*PROBLEM TO WORK ON*: Output, word for word, every line from the line with "CN103 pin 2: COM -> VBAT" through the final line of the data below.

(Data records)
= Beginning of Section =
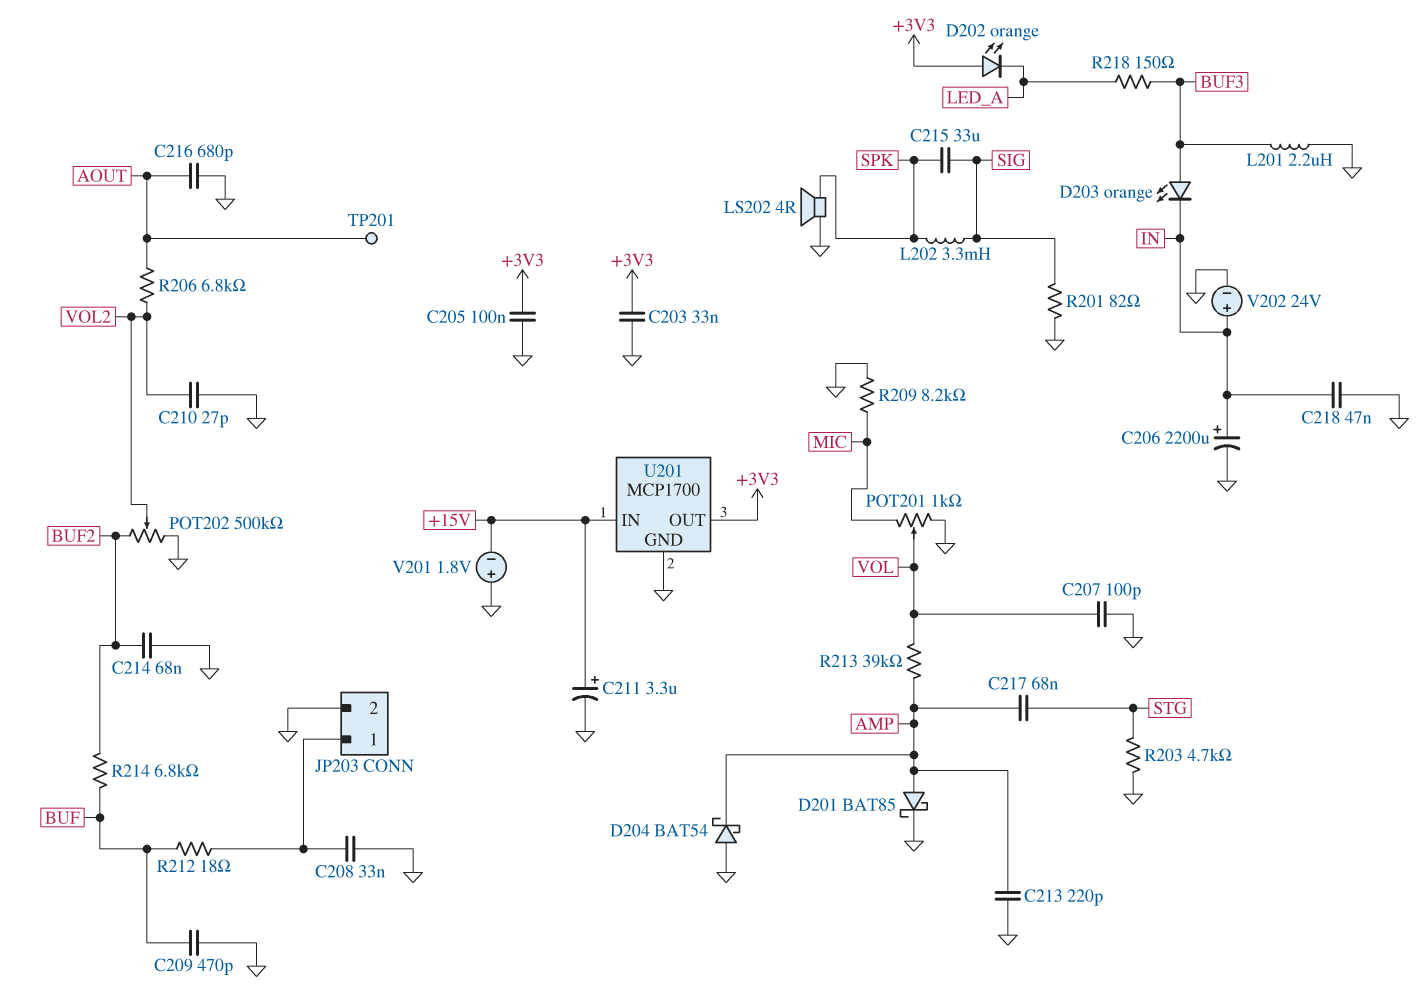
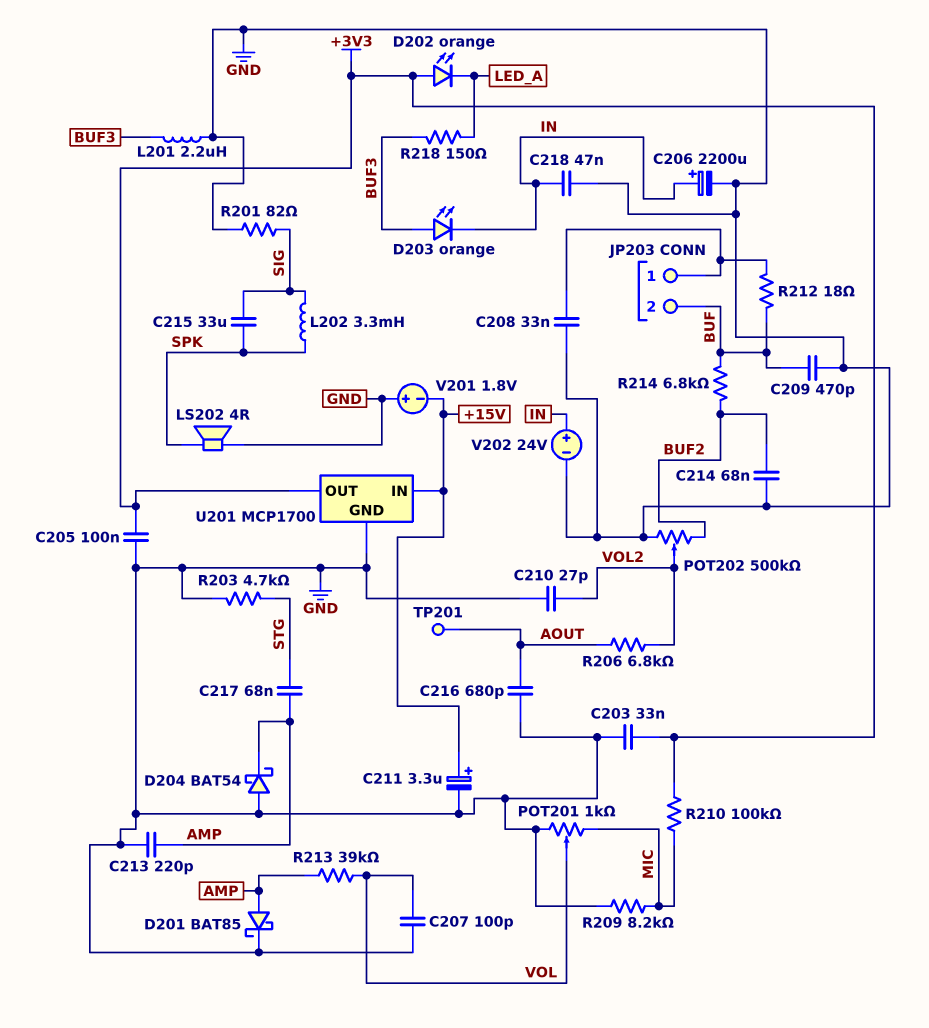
JP203 pin 2: GND -> BUF
R210: none -> 100k (+3V3, MIC)

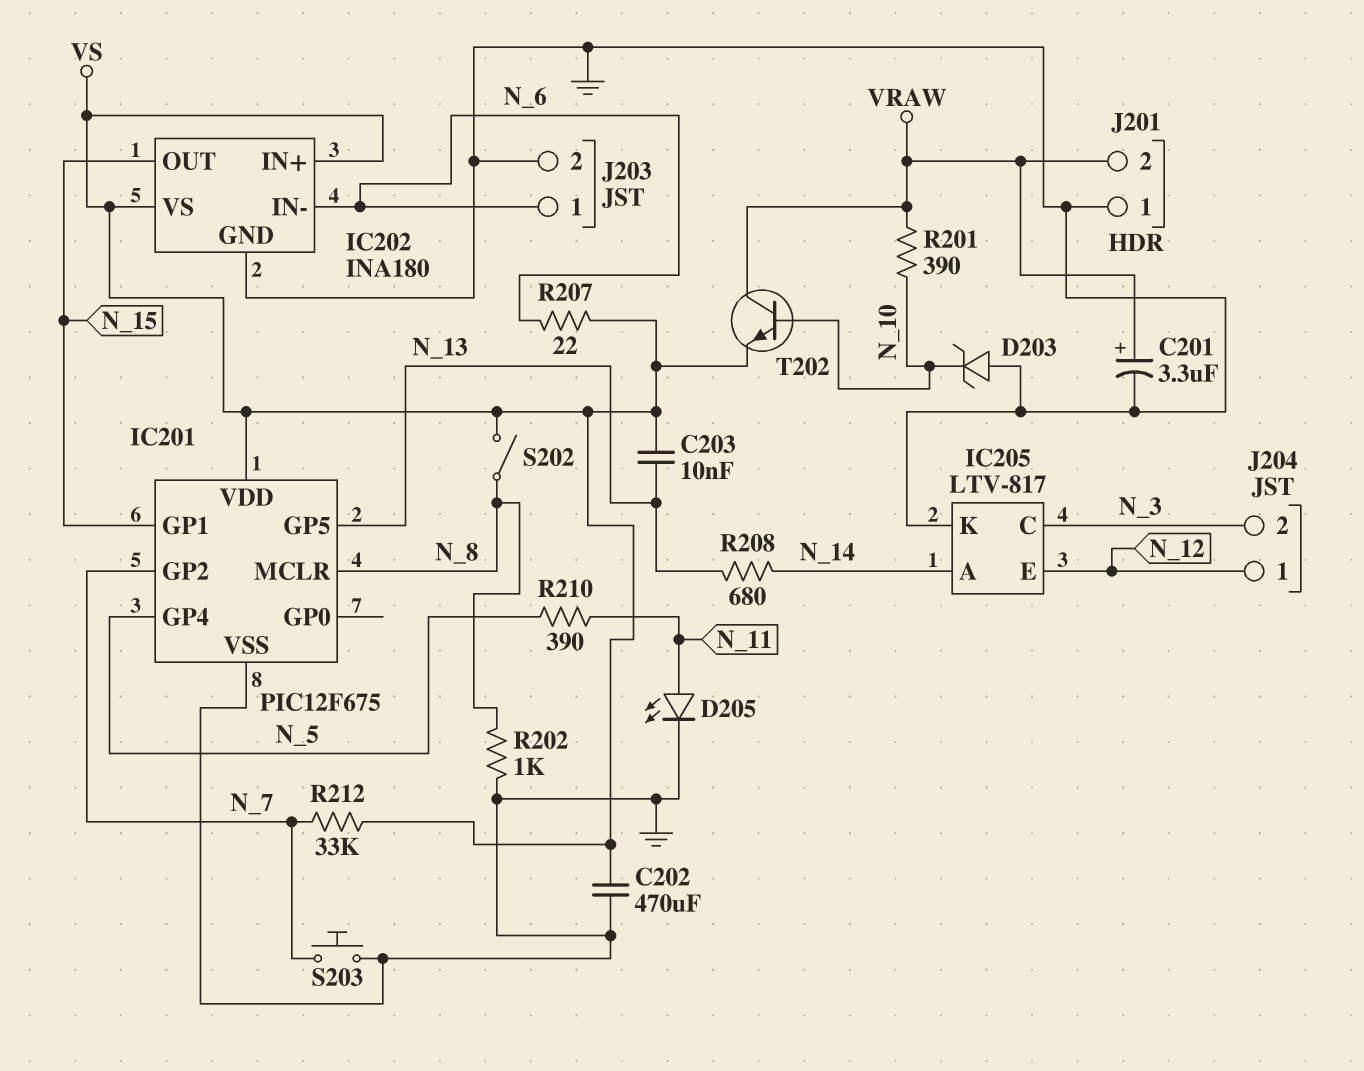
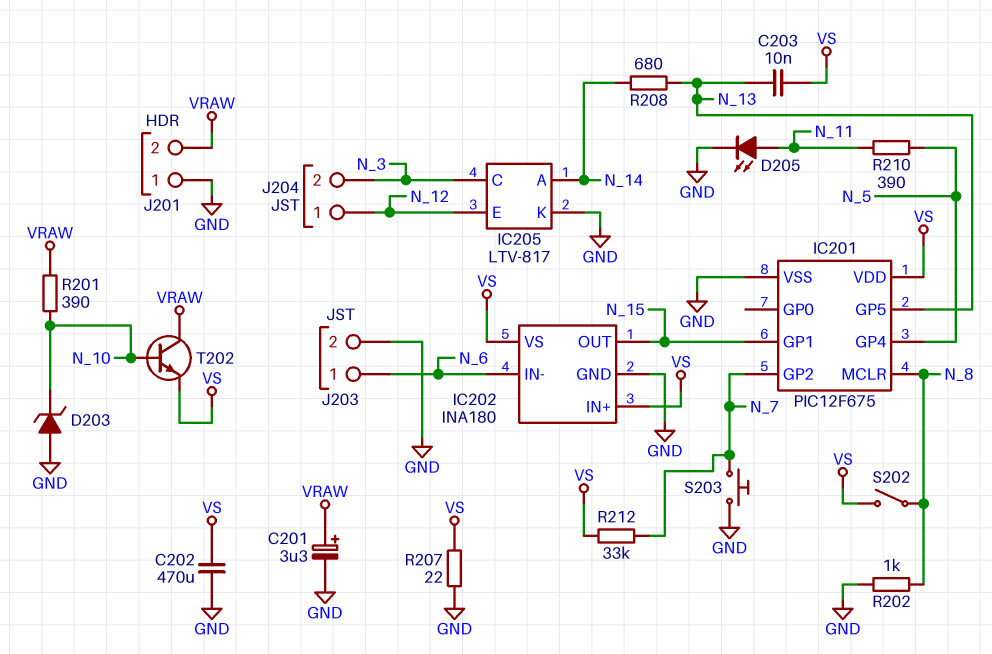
R207: 22 (N_6, VS) -> 22 (GND, VS)

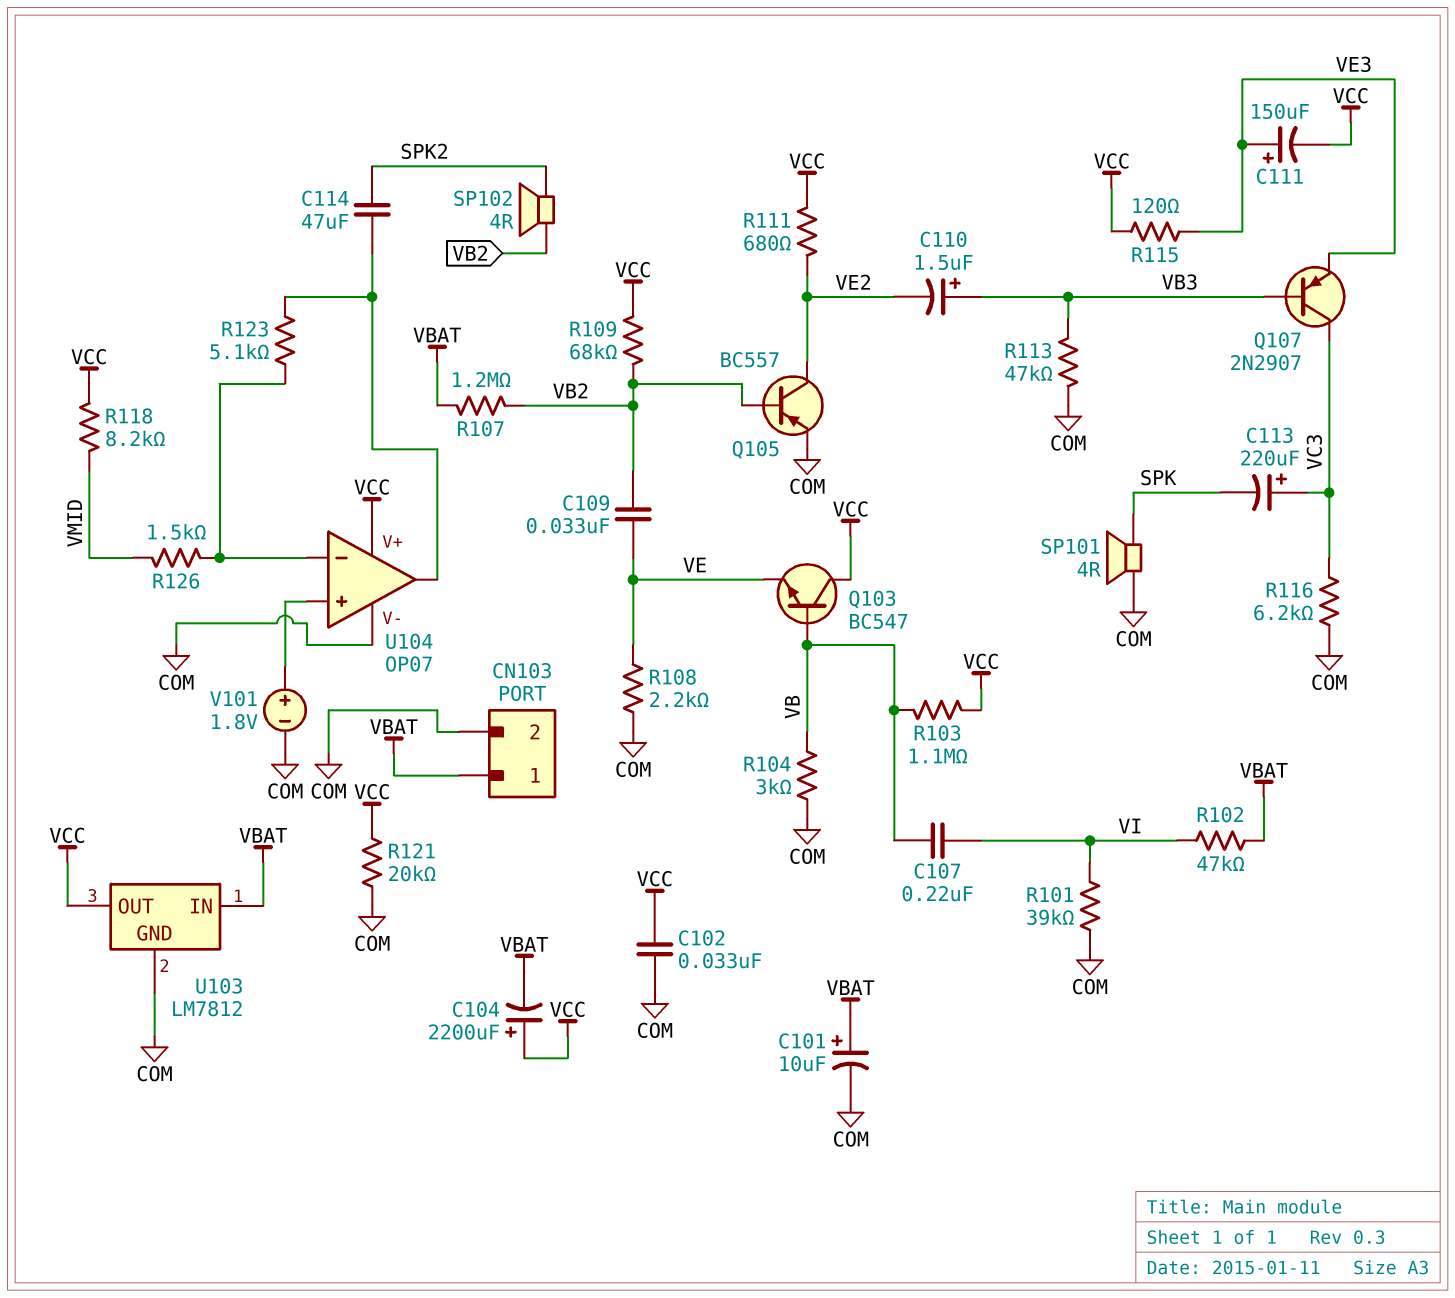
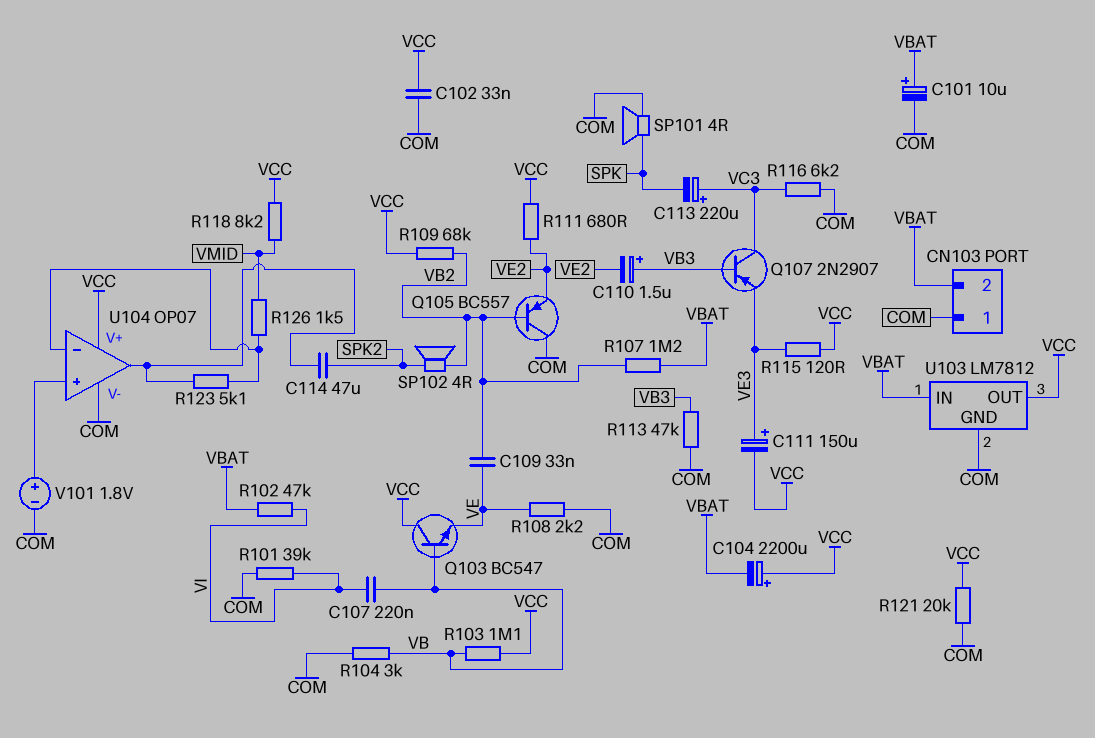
CN103 pin 1: VBAT -> COM
CN103 pin 2: COM -> VBAT
Q105: PNP BC557 (B VB2, C VE2, E COM) -> PNP BC557 (B VB2, C COM, E VE2)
= End of Section =
*RESPONSE TO THIS TASK*:
CN103 pin 2: COM -> VBAT
Q105: PNP BC557 (B VB2, C VE2, E COM) -> PNP BC557 (B VB2, C COM, E VE2)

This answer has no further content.